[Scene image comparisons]
● ● ● ● ●
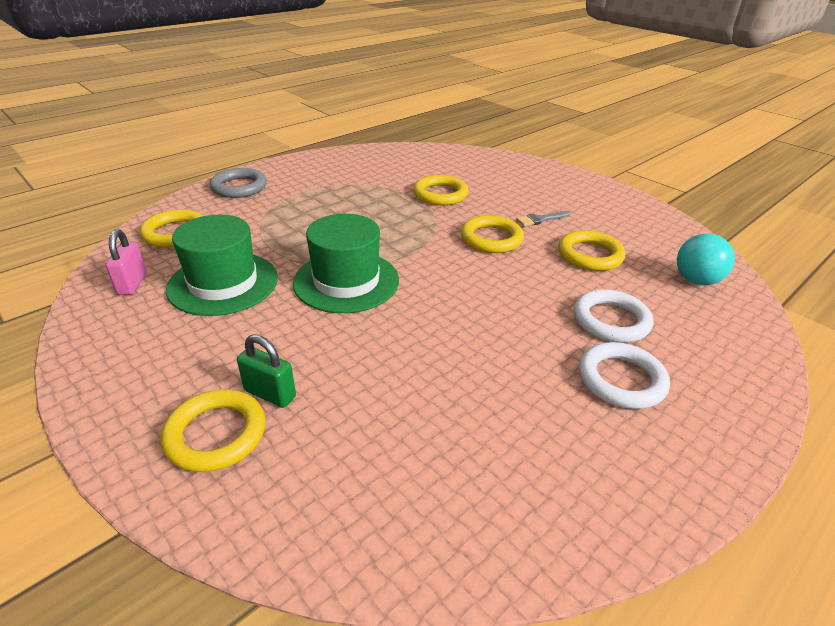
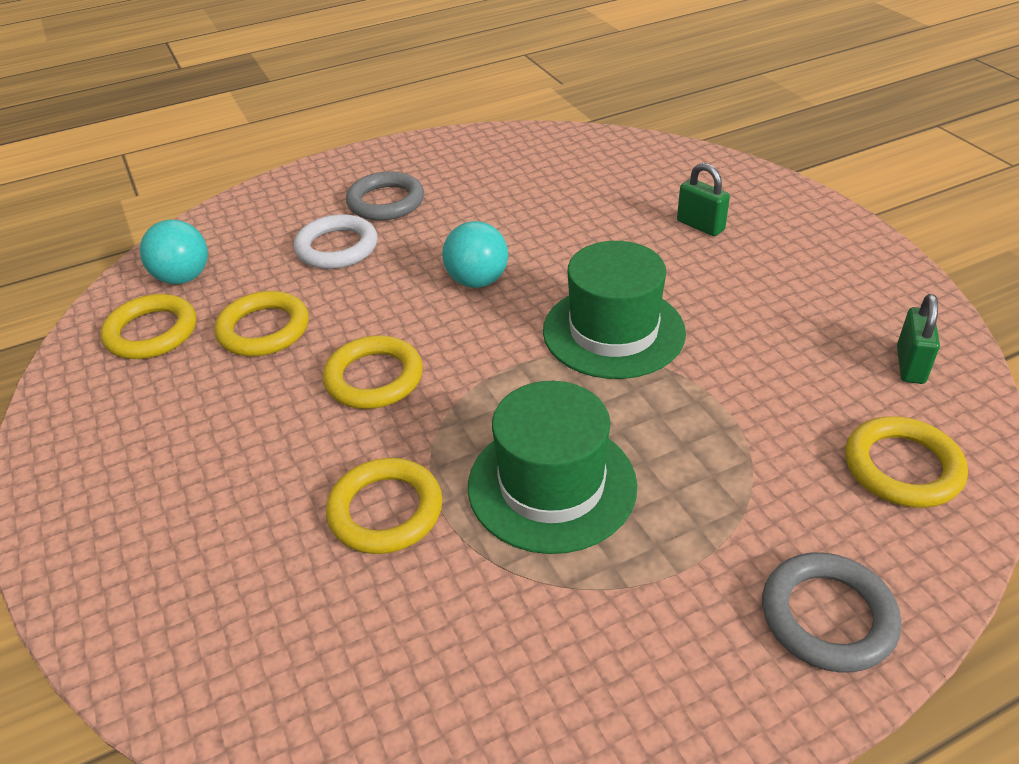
camera: 160 degrees left, 5 degrees up
(132, 284) = (910, 365): pink padlock -> green padlock
(216, 434) = (741, 205): yellow ring -> yellow ring (151, 332)
(223, 283) = (781, 349): green hat -> green hat (552, 485)
(467, 306) = (477, 281): none -> turquoise ball
(540, 219) = (260, 409): grey brush -> none
(621, 380) = (386, 202): white ring -> grey ring

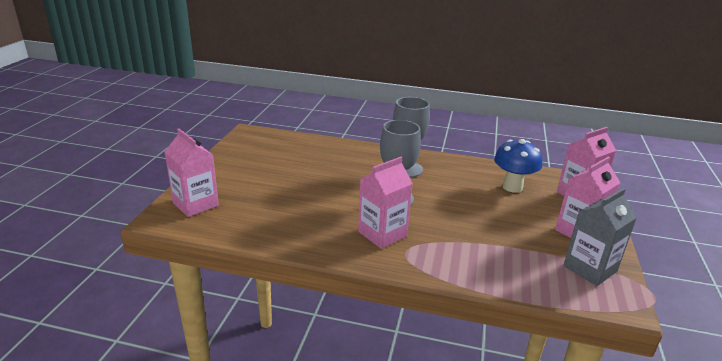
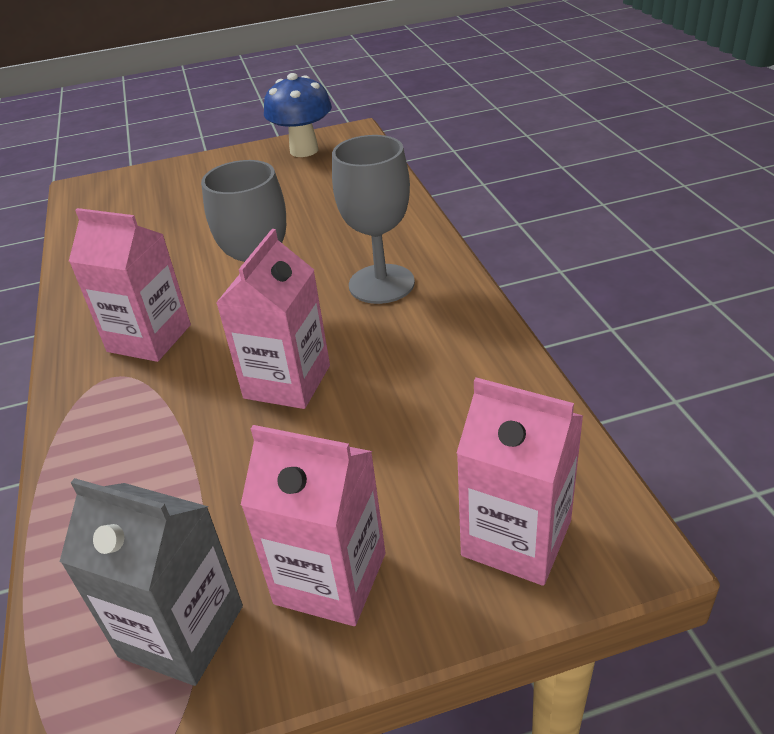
camera: 65 degrees right, 10 degrees up
(195, 204) = (129, 189): pink carton -> pink carton (287, 382)
(512, 187) = (444, 423): blue mushroom -> blue mushroom (304, 150)

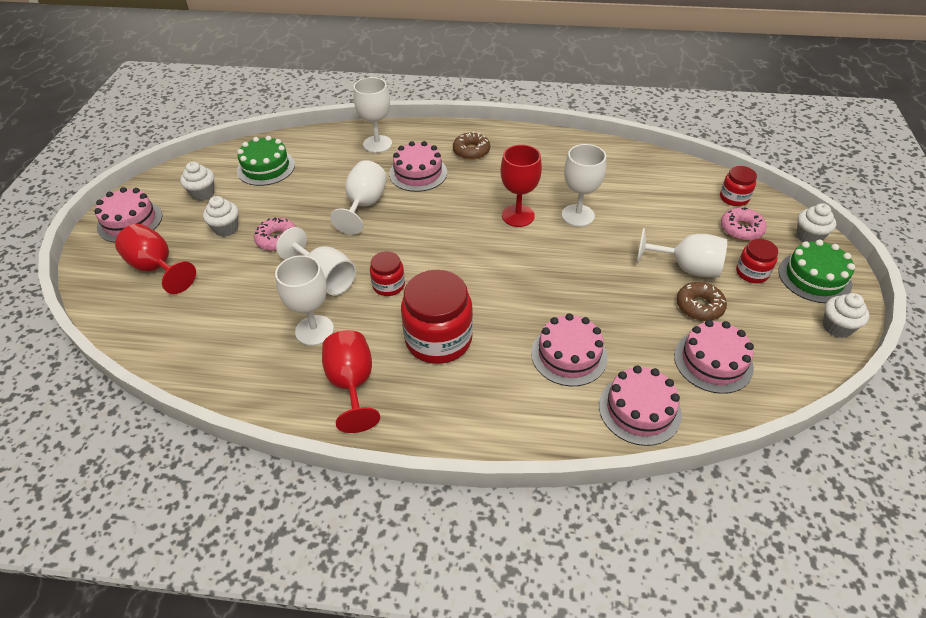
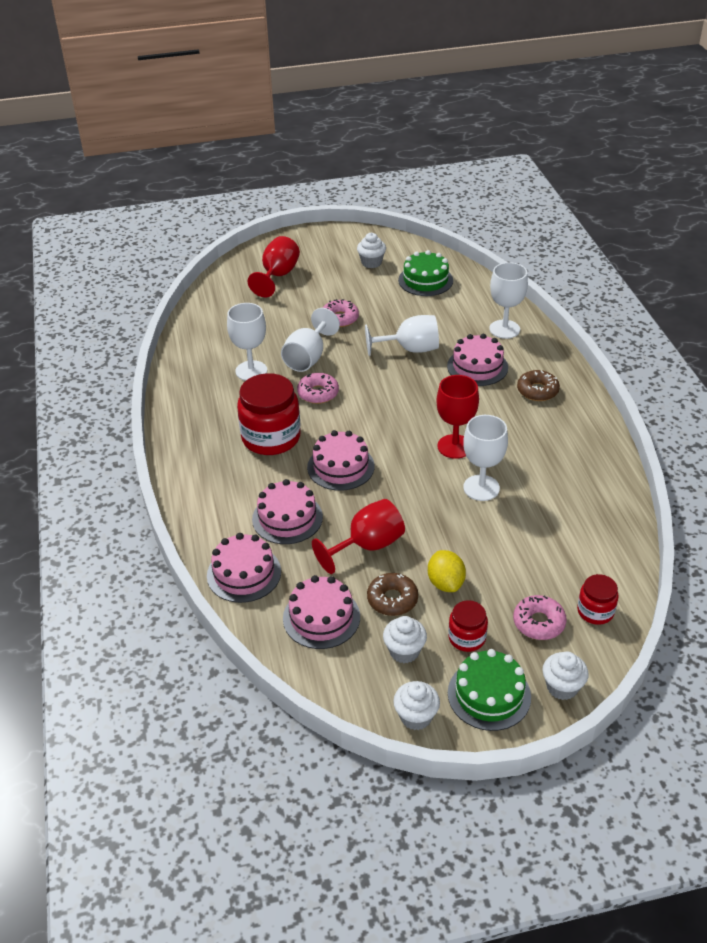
camera: 70 degrees right, 5 degrees down
(130, 221) = (319, 244): pink cake -> pink cake (340, 467)
(226, 229) = (337, 289): white cupcake -> white cupcake (404, 651)
(352, 384) = (207, 406): red goblet -> red goblet (367, 546)
(388, 285) = (318, 393): red jar -> pink donut
(686, 268) = (445, 583): white goblet -> yellow lemon

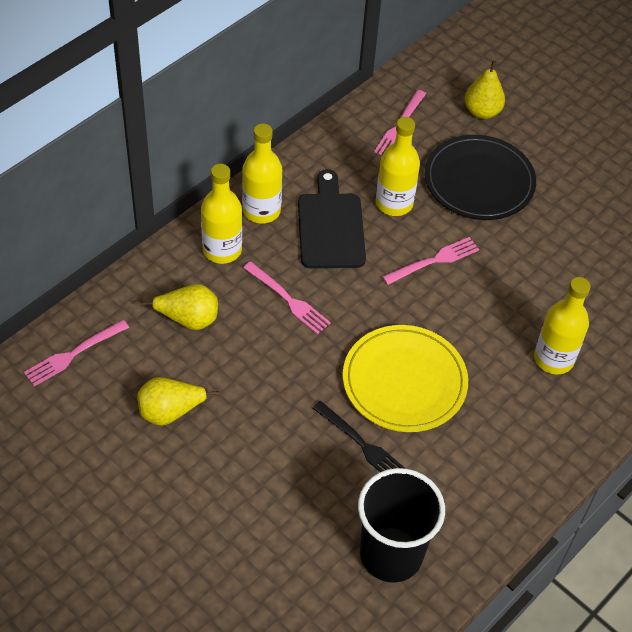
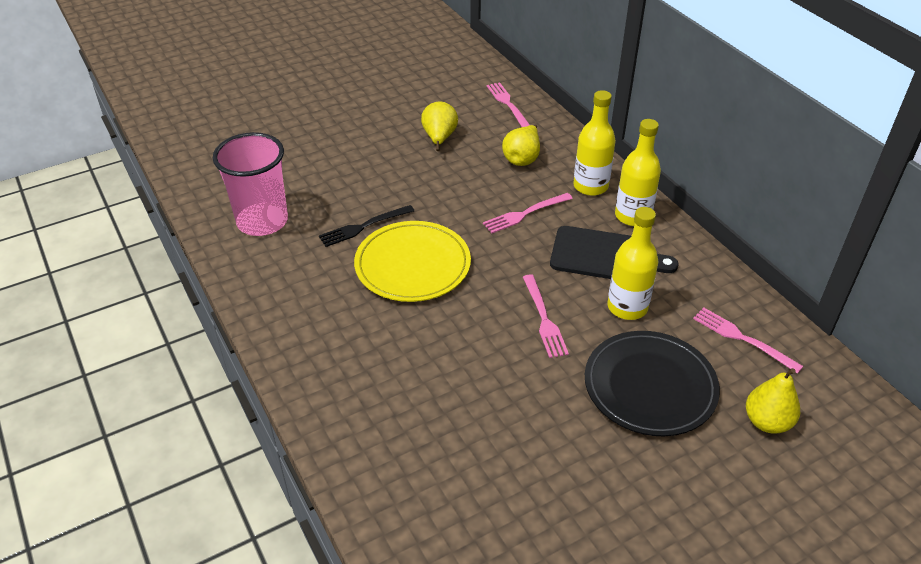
camera: 110 degrees right, 10 degrees down
(391, 554) = (262, 221): black cup -> pink cup
(553, 359) = (393, 378): yellow bottle -> none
● ● ● ● ●
[Task]
Give all the lines above again, character for character, without pictures.

[Reply to the task]
camera: 160 degrees left, 5 degrees up
(132, 284) = (910, 365): pink padlock -> green padlock
(216, 434) = (741, 205): yellow ring -> yellow ring (151, 332)
(223, 283) = (781, 349): green hat -> green hat (552, 485)
(467, 306) = (477, 281): none -> turquoise ball
(540, 219) = (260, 409): grey brush -> none
(621, 380) = (386, 202): white ring -> grey ring

camera: 65 degrees right, 10 degrees up
(195, 204) = (129, 189): pink carton -> pink carton (287, 382)
(512, 187) = (444, 423): blue mushroom -> blue mushroom (304, 150)

camera: 70 degrees right, 5 degrees down
(130, 221) = (319, 244): pink cake -> pink cake (340, 467)
(226, 229) = (337, 289): white cupcake -> white cupcake (404, 651)
(352, 384) = (207, 406): red goblet -> red goblet (367, 546)
(388, 285) = (318, 393): red jar -> pink donut
(686, 268) = (445, 583): white goblet -> yellow lemon

camera: 110 degrees right, 10 degrees down
(391, 554) = (262, 221): black cup -> pink cup
(553, 359) = (393, 378): yellow bottle -> none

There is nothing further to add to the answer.